__TASK DESCRIPTION__
Return the full set of entries below exactly, leaving every image out.

──────── SOURCE INFORMATION

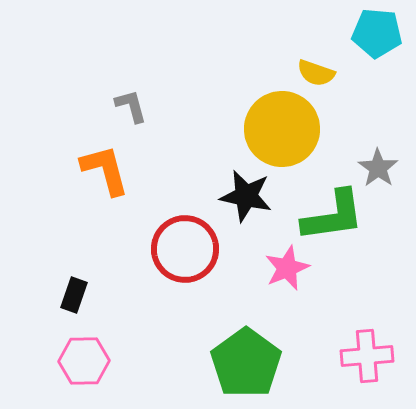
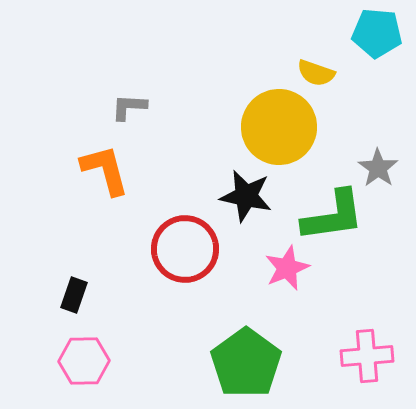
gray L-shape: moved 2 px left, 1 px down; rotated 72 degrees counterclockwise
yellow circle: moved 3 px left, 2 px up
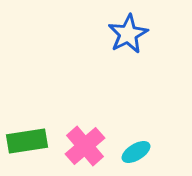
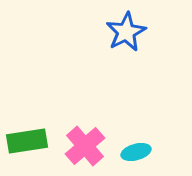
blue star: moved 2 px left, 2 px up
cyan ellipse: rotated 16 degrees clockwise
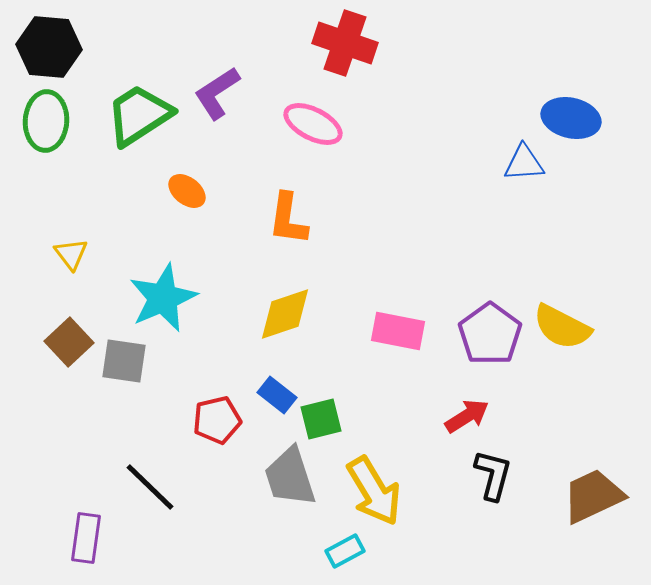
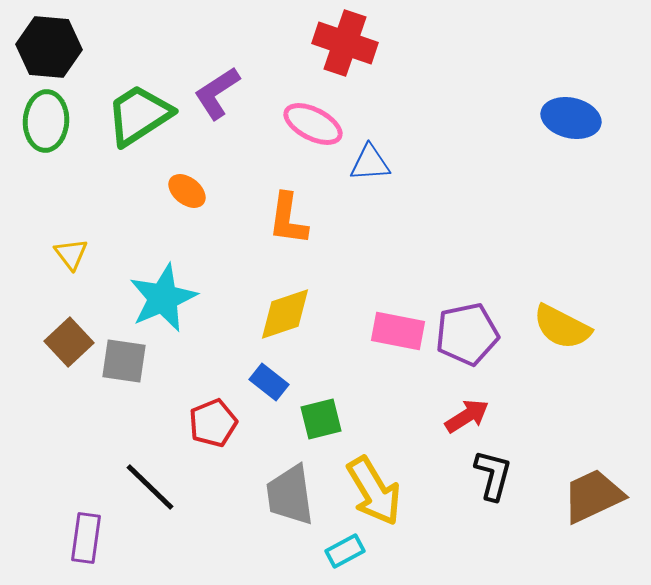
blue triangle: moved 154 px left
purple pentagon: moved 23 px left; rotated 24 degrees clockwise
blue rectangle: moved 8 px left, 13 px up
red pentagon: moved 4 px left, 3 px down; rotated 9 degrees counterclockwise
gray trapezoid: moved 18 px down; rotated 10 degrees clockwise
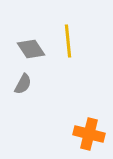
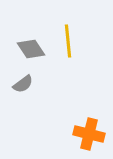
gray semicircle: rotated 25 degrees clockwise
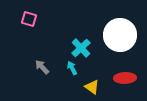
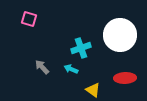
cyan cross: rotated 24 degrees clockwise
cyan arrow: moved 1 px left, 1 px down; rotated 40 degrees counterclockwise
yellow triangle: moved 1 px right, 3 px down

────────────────

__WRITTEN RESPONSE__
gray L-shape: moved 2 px left, 1 px down; rotated 72 degrees counterclockwise
yellow circle: moved 3 px left, 2 px up
blue star: moved 2 px left, 2 px up
cyan ellipse: rotated 16 degrees clockwise
blue triangle: moved 154 px left
purple pentagon: moved 23 px left; rotated 24 degrees clockwise
blue rectangle: moved 8 px left, 13 px up
red pentagon: moved 4 px left, 3 px down; rotated 9 degrees counterclockwise
gray trapezoid: moved 18 px down; rotated 10 degrees clockwise
gray semicircle: rotated 25 degrees clockwise
cyan cross: rotated 24 degrees clockwise
cyan arrow: moved 1 px left, 1 px down; rotated 40 degrees counterclockwise
yellow triangle: moved 1 px right, 3 px down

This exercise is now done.